PROMPT — Locate every line below that contains the word "machine" and copy each one in full. Match uppercase and lowercase letters exactly.

Start of THE RECORDS

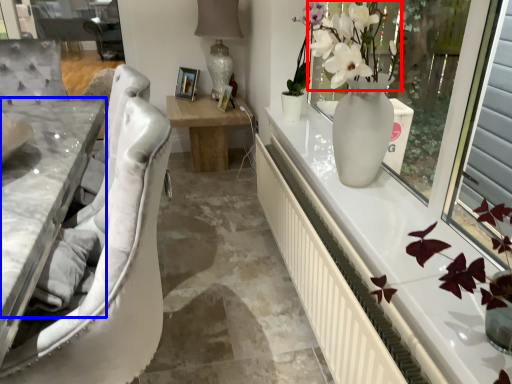
Question: Which object is further to the camera taking this photo, floral arrangement (highlighted by a red box) or counter top (highlighted by a blue box)?

Choices:
 (A) floral arrangement
 (B) counter top

Answer: (A)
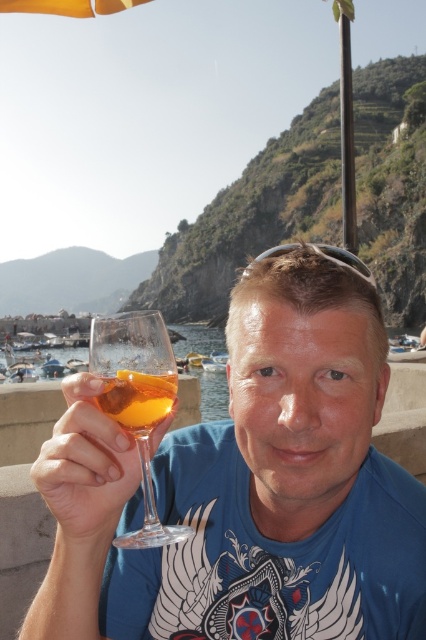
You are at a beach bar and want to know if the transparent glass at center can hold more liquid than the translucent amber liquid at center. Based on the scene, what can you conclude?

The transparent glass at center has a larger size compared to the translucent amber liquid at center, so it can hold more liquid.

You are a bartender preparing a drink for a customer who wants an Aperol Spritz. The customer mentions they prefer their drinks to be served in a glass that is proportionally larger than the liquid volume. Based on the image provided, does the clear glass wine glass at center and the translucent amber liquid at center meet this requirement?

The clear glass wine glass at center is larger in size than the translucent amber liquid at center, so it meets the customer preference for a glass that is proportionally larger than the liquid volume.

You are a photographer trying to capture the clear glass wine glass at center in your shot. The camera is positioned at point 0.0, 0.0. The glass is located at point 0.762, 0.580. What direction should you move the camera to get the glass centered in your view?

To center the clear glass wine glass at center in your view, move the camera towards the positive X and Y directions since the glass is located at point (247,486) relative to the camera at (0,0).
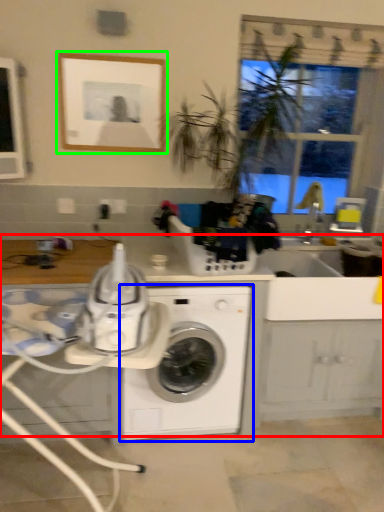
Question: Based on their relative distances, which object is farther from counter top (highlighted by a red box)? Choose from washing machine (highlighted by a blue box) and picture frame (highlighted by a green box).

Choices:
 (A) washing machine
 (B) picture frame

Answer: (B)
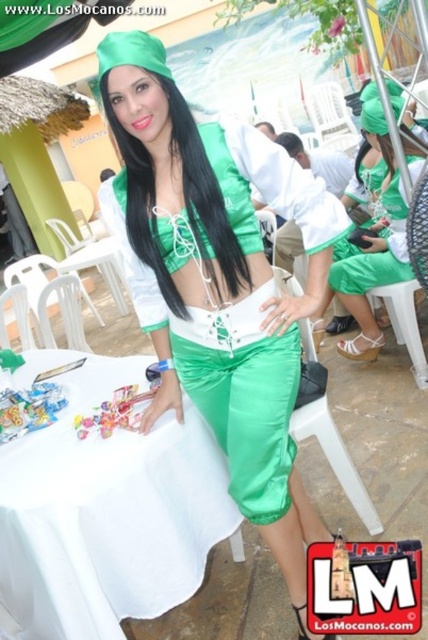
You are a photographer at the event and want to capture a closeup of the woman while ensuring both the shiny green pants at center and the black silky hair at upper center are visible. Which object will appear wider in the photo?

The shiny green pants at center will appear wider in the photo since their width surpasses that of the black silky hair at upper center according to the description.

From the picture: Please describe the position of the black silky hair at center in the image using the coordinate system provided. The coordinate system has its origin at the bottom left corner of the image, with x increasing to the right and y increasing upwards. The values are normalized between 0 and 1.

The black silky hair at center is located at coordinate point 0.227 along the x axis and 0.680 along the y axis.

You are a photographer at a festival event. You want to take a photo of the woman with black silky hair at center from a distance of 3 meters. Can you capture her hair clearly in the photo?

The black silky hair at center and camera are 3.34 meters apart, so yes, you can capture her hair clearly from 3 meters since the distance is slightly less than the required 3.34 meters.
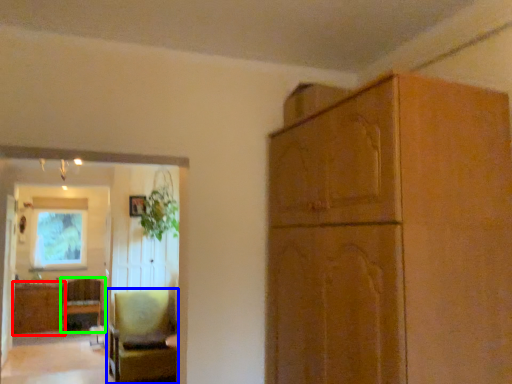
Question: Based on their relative distances, which object is nearer to cabinetry (highlighted by a red box)? Choose from chair (highlighted by a blue box) and chair (highlighted by a green box).

Choices:
 (A) chair
 (B) chair

Answer: (B)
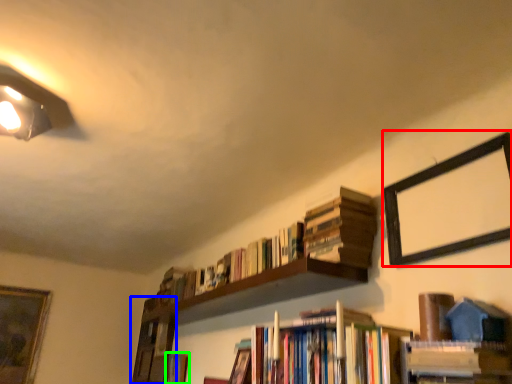
Question: Estimate the real-world distances between objects in this image. Which object is closer to picture frame (highlighted by a red box), shelf (highlighted by a blue box) or book (highlighted by a green box)?

Choices:
 (A) shelf
 (B) book

Answer: (B)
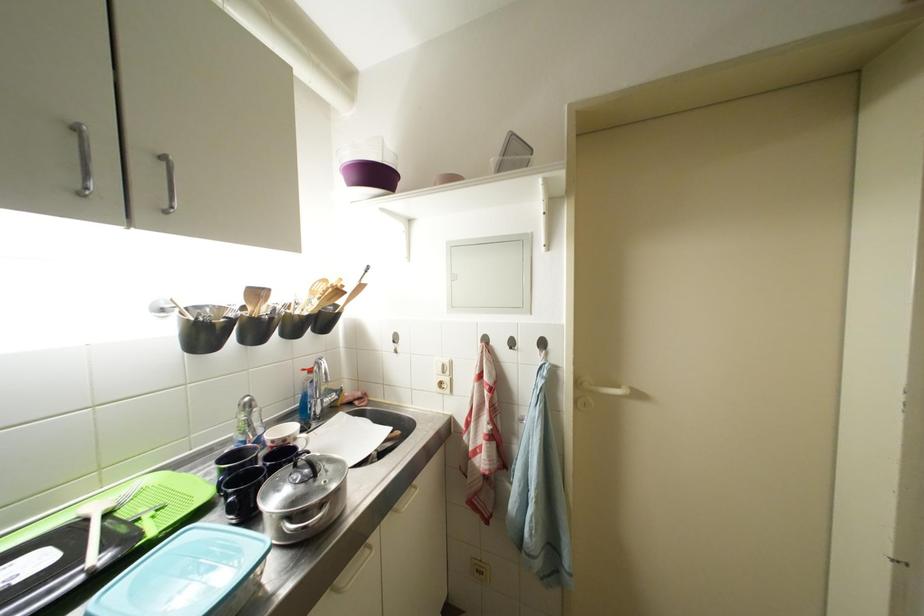
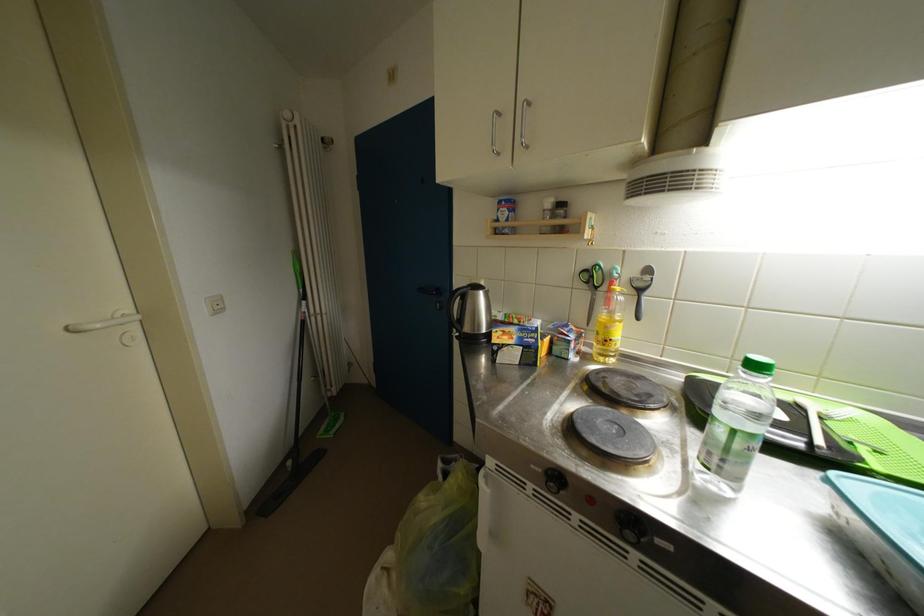
Based on the continuous images, in which direction is the camera rotating?

The camera's rotation is toward left-down.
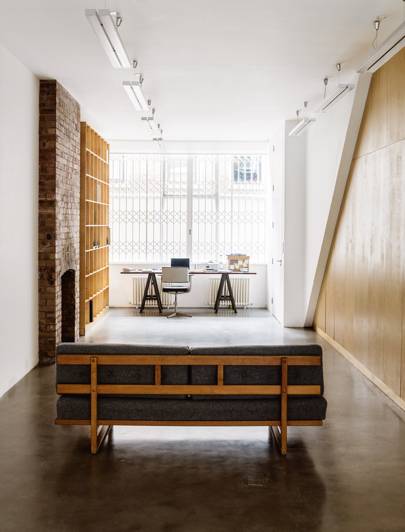
Find the location of `tall brown wooden shelves`. tall brown wooden shelves is located at coordinates (101, 211).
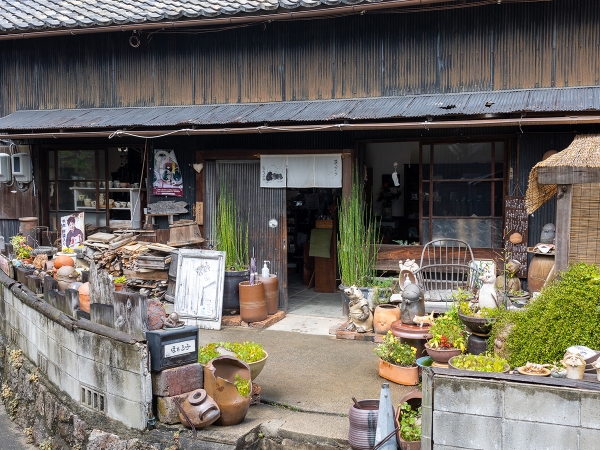
Locate an element on the screen. This screenshot has height=450, width=600. door is located at coordinates (278, 254).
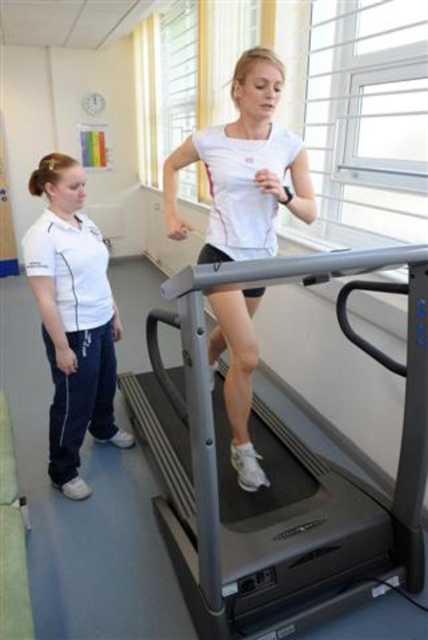
Is white matte running shoe at center above white cotton shirt at left?

Yes, white matte running shoe at center is above white cotton shirt at left.

Between point (253, 157) and point (38, 301), which one is positioned in front?

Point (253, 157) is more forward.

Does point (220, 152) come farther from viewer compared to point (71, 278)?

No, (220, 152) is in front of (71, 278).

Locate an element on the screen. The width and height of the screenshot is (428, 640). white matte running shoe at center is located at coordinates (244, 168).

Can you confirm if gray metallic treadmill at center is taller than white matte running shoe at center?

In fact, gray metallic treadmill at center may be shorter than white matte running shoe at center.

From the picture: Does gray metallic treadmill at center appear on the right side of white matte running shoe at center?

Yes, gray metallic treadmill at center is to the right of white matte running shoe at center.

Image resolution: width=428 pixels, height=640 pixels. What are the coordinates of `gray metallic treadmill at center` in the screenshot? It's located at (288, 481).

Looking at this image, can you confirm if gray metallic treadmill at center is positioned below white cotton shirt at left?

Indeed, gray metallic treadmill at center is positioned under white cotton shirt at left.

Is gray metallic treadmill at center further to camera compared to white cotton shirt at left?

No, it is not.

Does point (425, 452) lie behind point (38, 170)?

That is False.

Identify the location of gray metallic treadmill at center. This screenshot has width=428, height=640. (288, 481).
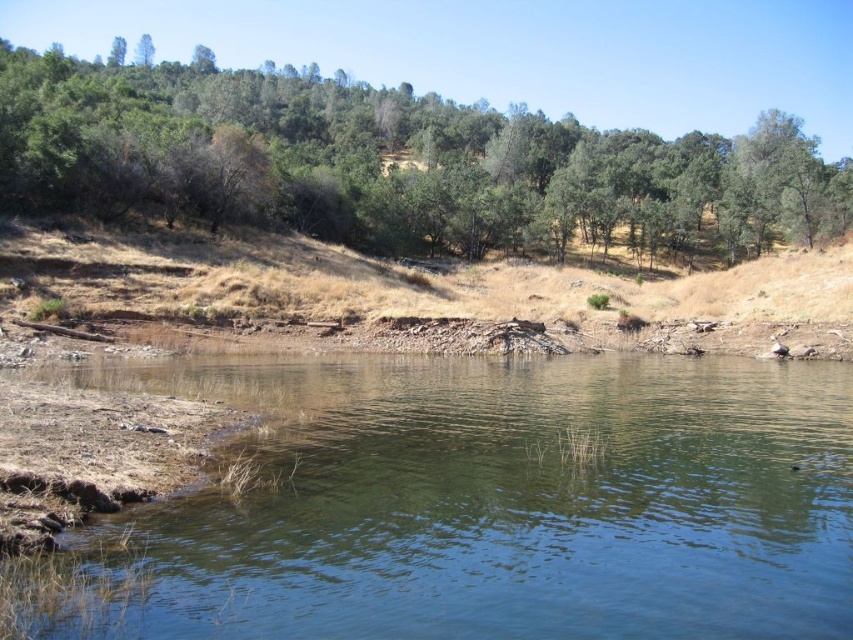
Who is more forward, (659, 563) or (22, 284)?

Point (659, 563)

Does clear water at center appear on the left side of brown dirt at center?

Yes, clear water at center is to the left of brown dirt at center.

The height and width of the screenshot is (640, 853). What do you see at coordinates (503, 500) in the screenshot? I see `clear water at center` at bounding box center [503, 500].

Locate an element on the screen. The image size is (853, 640). clear water at center is located at coordinates (503, 500).

Is clear water at center taller than green leafy tree at upper center?

No.

Does clear water at center have a greater width compared to green leafy tree at upper center?

No.

Is point (173, 378) farther from camera compared to point (836, 193)?

No, it is in front of (836, 193).

Where is `clear water at center`? clear water at center is located at coordinates [503, 500].

Is green leafy tree at upper center above brown dirt at center?

Yes, green leafy tree at upper center is above brown dirt at center.

Who is more forward, (273, 209) or (379, 324)?

Point (379, 324) is in front.

Is point (236, 195) in front of point (677, 288)?

Yes, it is.

Locate an element on the screen. The image size is (853, 640). green leafy tree at upper center is located at coordinates (393, 168).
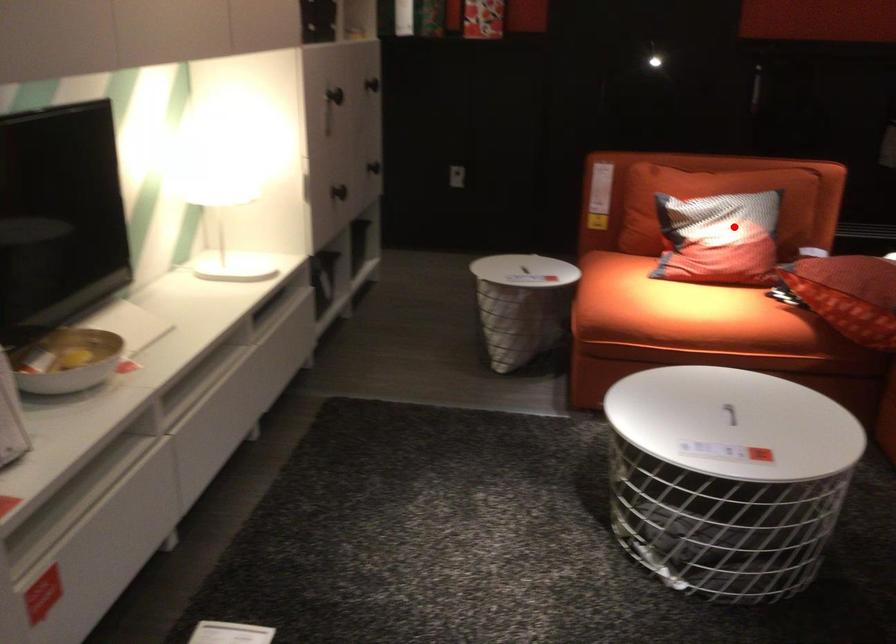
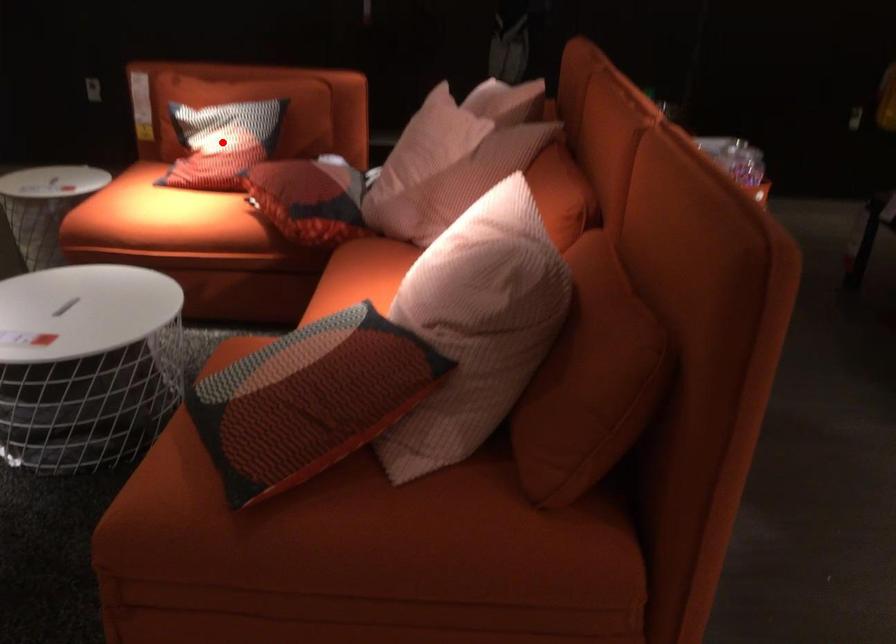
I am providing you with two images of the same scene from different viewpoints. A red point is marked on the first image and another point is marked on the second image. Do the highlighted points in image1 and image2 indicate the same real-world spot?

Yes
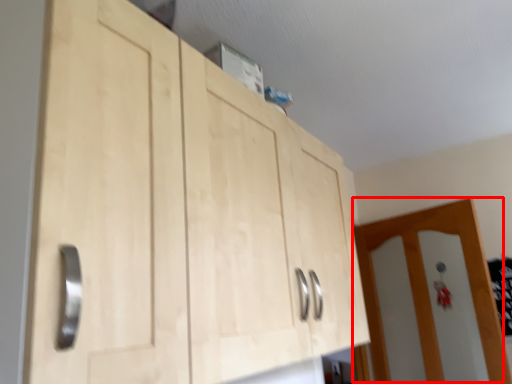
Question: Considering the relative positions of door (annotated by the red box) and cupboard in the image provided, where is door (annotated by the red box) located with respect to the staircase?

Choices:
 (A) left
 (B) right

Answer: (B)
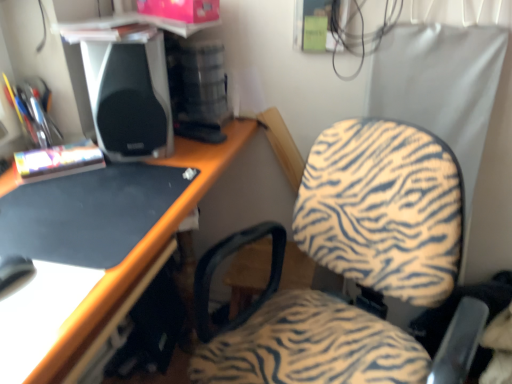
Question: Is zebra-patterned fabric chair at center taller than satin black speaker at upper left?

Choices:
 (A) yes
 (B) no

Answer: (A)

Question: Can you confirm if zebra-patterned fabric chair at center is smaller than satin black speaker at upper left?

Choices:
 (A) no
 (B) yes

Answer: (A)

Question: Considering the relative sizes of zebra-patterned fabric chair at center and satin black speaker at upper left in the image provided, is zebra-patterned fabric chair at center wider than satin black speaker at upper left?

Choices:
 (A) yes
 (B) no

Answer: (A)

Question: Does zebra-patterned fabric chair at center have a lesser height compared to satin black speaker at upper left?

Choices:
 (A) no
 (B) yes

Answer: (A)

Question: Is zebra-patterned fabric chair at center outside satin black speaker at upper left?

Choices:
 (A) yes
 (B) no

Answer: (A)

Question: Is zebra-patterned fabric chair at center positioned with its back to satin black speaker at upper left?

Choices:
 (A) no
 (B) yes

Answer: (A)

Question: Would you say satin black speaker at upper left is outside zebra-patterned fabric chair at center?

Choices:
 (A) yes
 (B) no

Answer: (A)

Question: Is satin black speaker at upper left at the right side of zebra-patterned fabric chair at center?

Choices:
 (A) no
 (B) yes

Answer: (A)

Question: Does satin black speaker at upper left have a lesser width compared to zebra-patterned fabric chair at center?

Choices:
 (A) yes
 (B) no

Answer: (A)

Question: Is satin black speaker at upper left positioned far away from zebra-patterned fabric chair at center?

Choices:
 (A) yes
 (B) no

Answer: (B)

Question: Is satin black speaker at upper left at the left side of zebra-patterned fabric chair at center?

Choices:
 (A) yes
 (B) no

Answer: (A)

Question: From a real-world perspective, is satin black speaker at upper left beneath zebra-patterned fabric chair at center?

Choices:
 (A) yes
 (B) no

Answer: (B)

Question: Would you say zebra-patterned fabric chair at center is to the left or to the right of satin black speaker at upper left in the picture?

Choices:
 (A) right
 (B) left

Answer: (A)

End of THE RECORDS

PROBLEM SOLUTION —
Question: Based on their relative distances, which object is farther from counter top (highlighted by a red box)? Choose from washing machine (highlighted by a blue box) and picture frame (highlighted by a green box).
 (A) washing machine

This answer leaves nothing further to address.